>>
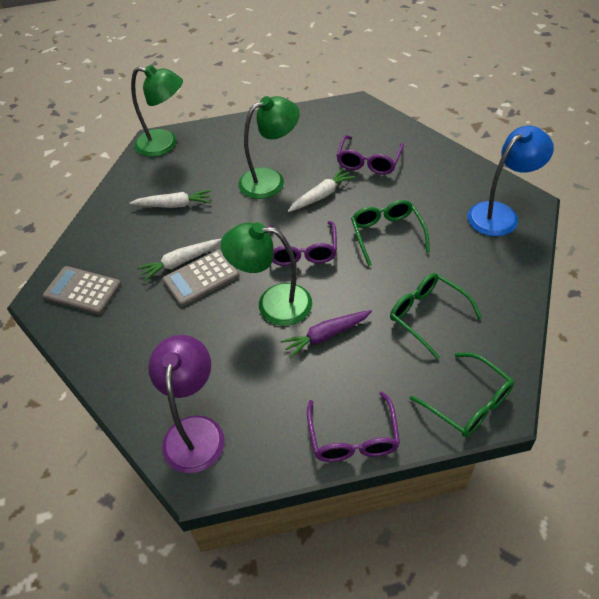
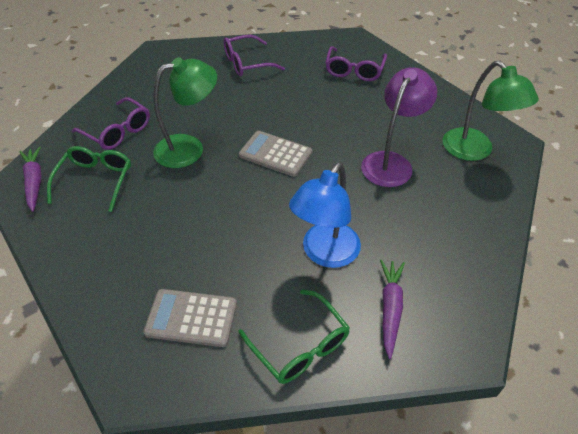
green glasses: 3 -> 2
green lamp: 3 -> 2
purple carrot: 1 -> 2
white carrot: 3 -> 0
<<
## WORK TASK:
Leaving the pictures out, output all of the listing exactly.

## ANSWER FOR THE TASK:
green glasses: 3 -> 2
green lamp: 3 -> 2
purple carrot: 1 -> 2
white carrot: 3 -> 0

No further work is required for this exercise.